### Spatial reasoning data
╔══

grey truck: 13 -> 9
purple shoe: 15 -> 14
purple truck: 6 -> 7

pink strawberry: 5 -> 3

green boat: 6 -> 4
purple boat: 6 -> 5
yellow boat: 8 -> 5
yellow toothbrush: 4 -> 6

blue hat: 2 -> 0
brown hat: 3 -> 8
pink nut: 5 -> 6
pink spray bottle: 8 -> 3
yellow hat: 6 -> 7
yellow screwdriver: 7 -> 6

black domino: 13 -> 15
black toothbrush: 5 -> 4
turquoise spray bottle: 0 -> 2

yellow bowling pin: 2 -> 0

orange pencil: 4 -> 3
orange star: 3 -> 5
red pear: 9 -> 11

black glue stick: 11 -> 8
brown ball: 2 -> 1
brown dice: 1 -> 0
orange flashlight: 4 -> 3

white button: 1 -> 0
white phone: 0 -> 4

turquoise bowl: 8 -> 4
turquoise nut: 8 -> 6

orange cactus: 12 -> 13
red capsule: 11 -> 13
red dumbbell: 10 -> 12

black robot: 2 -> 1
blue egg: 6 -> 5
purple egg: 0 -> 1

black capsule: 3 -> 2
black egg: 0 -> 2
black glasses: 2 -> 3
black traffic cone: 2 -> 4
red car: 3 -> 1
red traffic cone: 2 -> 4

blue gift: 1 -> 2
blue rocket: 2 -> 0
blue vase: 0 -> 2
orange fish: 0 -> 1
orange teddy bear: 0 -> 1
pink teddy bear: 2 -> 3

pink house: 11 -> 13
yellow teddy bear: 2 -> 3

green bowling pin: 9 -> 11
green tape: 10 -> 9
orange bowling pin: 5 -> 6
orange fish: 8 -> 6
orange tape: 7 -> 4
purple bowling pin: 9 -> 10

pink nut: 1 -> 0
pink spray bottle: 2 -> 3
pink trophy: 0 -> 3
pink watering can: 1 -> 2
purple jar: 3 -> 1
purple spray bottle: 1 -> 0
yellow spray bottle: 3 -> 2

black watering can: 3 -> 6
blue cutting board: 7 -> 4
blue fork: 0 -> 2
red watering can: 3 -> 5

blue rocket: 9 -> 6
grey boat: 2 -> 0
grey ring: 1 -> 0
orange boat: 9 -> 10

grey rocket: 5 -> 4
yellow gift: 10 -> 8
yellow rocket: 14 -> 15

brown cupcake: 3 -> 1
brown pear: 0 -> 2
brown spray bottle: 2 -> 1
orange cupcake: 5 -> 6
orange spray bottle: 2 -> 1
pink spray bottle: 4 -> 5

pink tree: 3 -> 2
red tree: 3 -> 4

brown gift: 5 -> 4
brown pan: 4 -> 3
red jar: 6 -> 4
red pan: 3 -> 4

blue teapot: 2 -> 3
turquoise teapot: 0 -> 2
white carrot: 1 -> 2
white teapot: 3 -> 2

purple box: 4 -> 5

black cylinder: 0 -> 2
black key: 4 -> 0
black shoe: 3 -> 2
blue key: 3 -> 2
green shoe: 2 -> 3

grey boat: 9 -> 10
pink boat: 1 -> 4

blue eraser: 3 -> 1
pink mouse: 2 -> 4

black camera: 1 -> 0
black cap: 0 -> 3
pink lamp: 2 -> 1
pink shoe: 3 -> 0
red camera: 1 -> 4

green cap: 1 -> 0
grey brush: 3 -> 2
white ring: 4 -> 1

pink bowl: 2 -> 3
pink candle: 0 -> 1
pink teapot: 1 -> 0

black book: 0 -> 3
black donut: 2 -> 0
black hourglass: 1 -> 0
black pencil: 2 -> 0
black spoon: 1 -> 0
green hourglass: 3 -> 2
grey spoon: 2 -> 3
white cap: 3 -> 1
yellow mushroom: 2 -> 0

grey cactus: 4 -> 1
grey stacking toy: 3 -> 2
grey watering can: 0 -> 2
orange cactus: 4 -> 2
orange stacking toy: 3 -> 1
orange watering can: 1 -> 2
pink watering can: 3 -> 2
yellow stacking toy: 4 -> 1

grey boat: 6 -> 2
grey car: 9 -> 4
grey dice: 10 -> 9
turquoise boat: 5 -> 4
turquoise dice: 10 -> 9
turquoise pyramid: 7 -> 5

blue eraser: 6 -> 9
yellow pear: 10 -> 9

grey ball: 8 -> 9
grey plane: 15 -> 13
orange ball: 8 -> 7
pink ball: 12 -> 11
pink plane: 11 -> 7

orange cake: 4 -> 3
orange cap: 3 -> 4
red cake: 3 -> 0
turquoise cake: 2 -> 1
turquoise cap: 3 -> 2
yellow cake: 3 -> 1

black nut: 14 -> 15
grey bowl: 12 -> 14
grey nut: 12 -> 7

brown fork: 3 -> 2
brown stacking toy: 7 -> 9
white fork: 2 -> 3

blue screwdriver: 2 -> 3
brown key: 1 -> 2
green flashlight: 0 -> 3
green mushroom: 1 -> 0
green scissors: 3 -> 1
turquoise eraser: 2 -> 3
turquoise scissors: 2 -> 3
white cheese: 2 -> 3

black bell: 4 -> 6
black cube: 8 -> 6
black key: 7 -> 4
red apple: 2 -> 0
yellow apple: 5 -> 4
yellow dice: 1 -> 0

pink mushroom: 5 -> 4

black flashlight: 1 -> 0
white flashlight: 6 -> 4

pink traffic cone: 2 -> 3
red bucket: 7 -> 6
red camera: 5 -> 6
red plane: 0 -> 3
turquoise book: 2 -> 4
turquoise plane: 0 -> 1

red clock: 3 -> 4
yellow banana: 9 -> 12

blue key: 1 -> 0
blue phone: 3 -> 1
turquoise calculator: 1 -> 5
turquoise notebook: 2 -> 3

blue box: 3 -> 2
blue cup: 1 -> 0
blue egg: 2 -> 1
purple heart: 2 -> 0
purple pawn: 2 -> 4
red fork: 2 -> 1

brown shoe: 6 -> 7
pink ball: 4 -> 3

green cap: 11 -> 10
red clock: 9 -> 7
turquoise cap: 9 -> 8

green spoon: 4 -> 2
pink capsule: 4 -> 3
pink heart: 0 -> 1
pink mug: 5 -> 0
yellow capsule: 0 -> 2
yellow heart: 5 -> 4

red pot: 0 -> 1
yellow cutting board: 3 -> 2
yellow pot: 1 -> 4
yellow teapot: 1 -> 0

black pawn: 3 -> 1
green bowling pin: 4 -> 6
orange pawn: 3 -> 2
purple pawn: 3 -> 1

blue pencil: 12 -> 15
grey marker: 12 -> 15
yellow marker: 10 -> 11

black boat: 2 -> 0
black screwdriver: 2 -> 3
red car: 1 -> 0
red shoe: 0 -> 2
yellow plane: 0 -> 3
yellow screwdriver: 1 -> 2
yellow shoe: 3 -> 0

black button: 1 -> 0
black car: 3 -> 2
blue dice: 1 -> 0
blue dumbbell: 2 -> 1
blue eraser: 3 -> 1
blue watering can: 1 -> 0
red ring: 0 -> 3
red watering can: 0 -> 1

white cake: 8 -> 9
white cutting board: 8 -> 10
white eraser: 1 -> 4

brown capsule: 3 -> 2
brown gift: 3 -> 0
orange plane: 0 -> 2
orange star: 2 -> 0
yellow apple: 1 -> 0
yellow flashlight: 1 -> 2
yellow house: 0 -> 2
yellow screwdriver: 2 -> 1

╚══

Would you copy out every line in the records that includes the string "hourglass"?

### Written response
black hourglass: 1 -> 0
green hourglass: 3 -> 2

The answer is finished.